PROBLEM:
Pictures do not belong in your copy; repeat every other part of the entries exactly.

DATA LISTING:
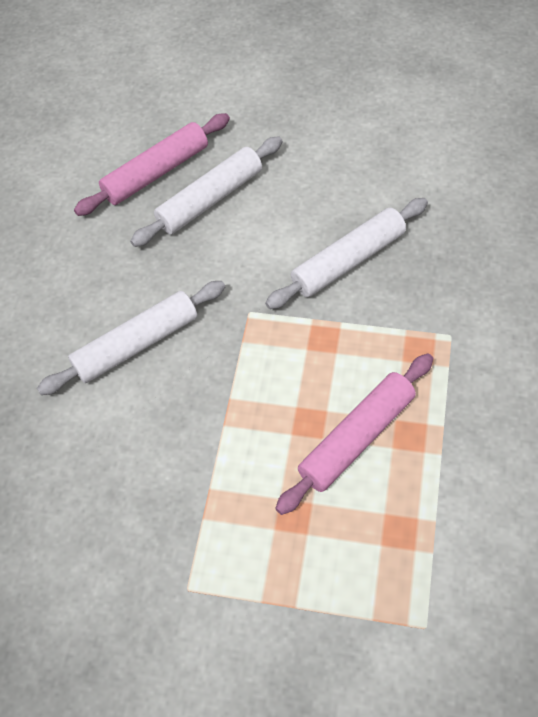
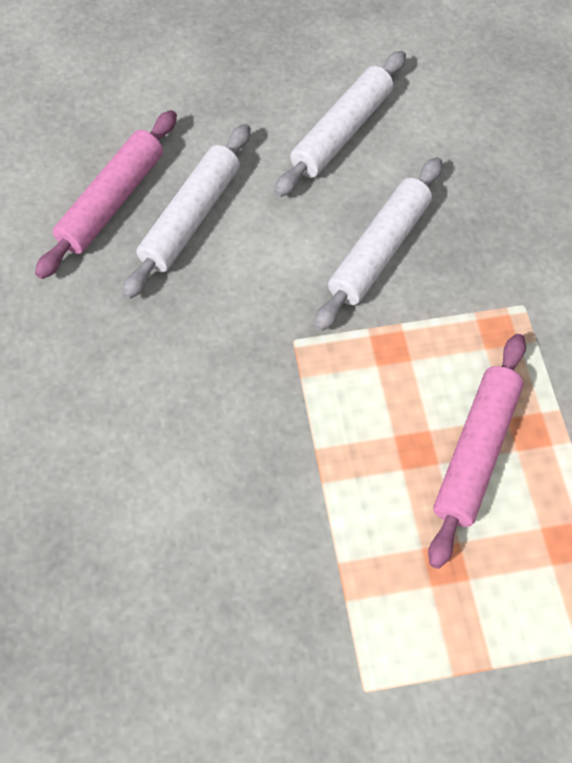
camera: 25 degrees left, 5 degrees up
(136, 344) = (178, 417): white rolling pin -> white rolling pin (341, 132)

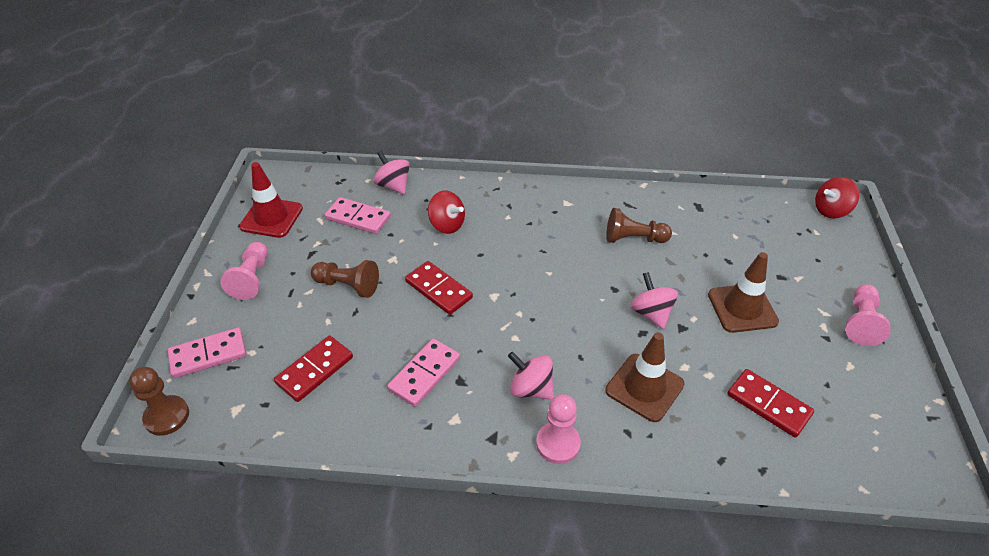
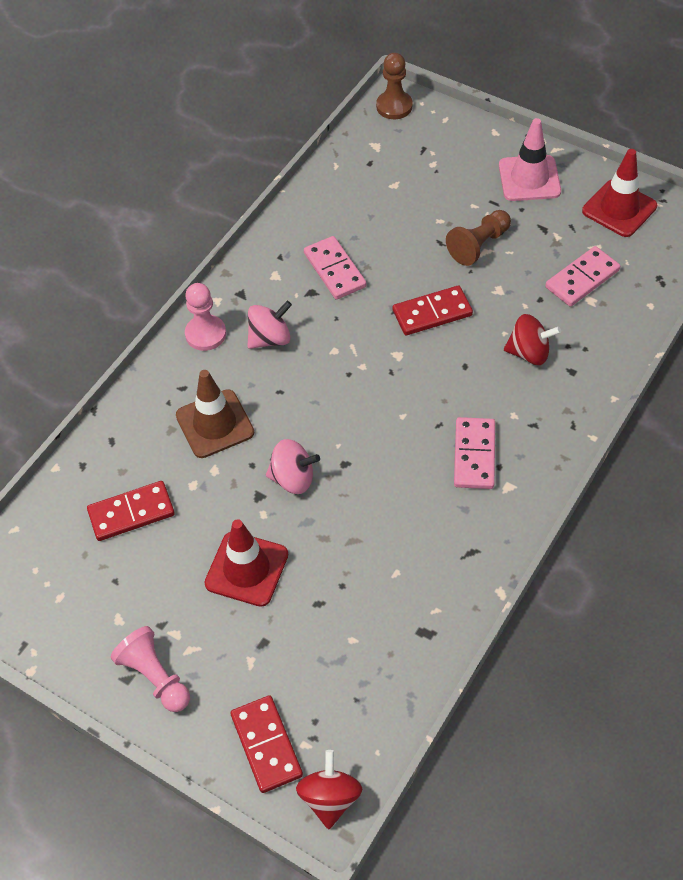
camera: 120 degrees right, 10 degrees up
(208, 355) = (446, 137): pink domino -> pink domino (474, 455)
(252, 278) = (529, 178): pink pawn -> pink traffic cone
(314, 370) = (386, 199): red domino -> red domino (266, 745)
(393, 186) = (627, 326): pink spinning top -> none
(447, 225) = (529, 353): red spinning top -> red spinning top turned 150 degrees counterclockwise
(633, 239) = (408, 524): brown pawn -> none
(742, 308) = (246, 569): brown traffic cone -> red traffic cone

SOLUTION FOR THIS TASK:
camera: 25 degrees left, 5 degrees up
(136, 344) = (178, 417): white rolling pin -> white rolling pin (341, 132)

camera: 120 degrees right, 10 degrees up
(208, 355) = (446, 137): pink domino -> pink domino (474, 455)
(252, 278) = (529, 178): pink pawn -> pink traffic cone
(314, 370) = (386, 199): red domino -> red domino (266, 745)
(393, 186) = (627, 326): pink spinning top -> none
(447, 225) = (529, 353): red spinning top -> red spinning top turned 150 degrees counterclockwise
(633, 239) = (408, 524): brown pawn -> none
(742, 308) = (246, 569): brown traffic cone -> red traffic cone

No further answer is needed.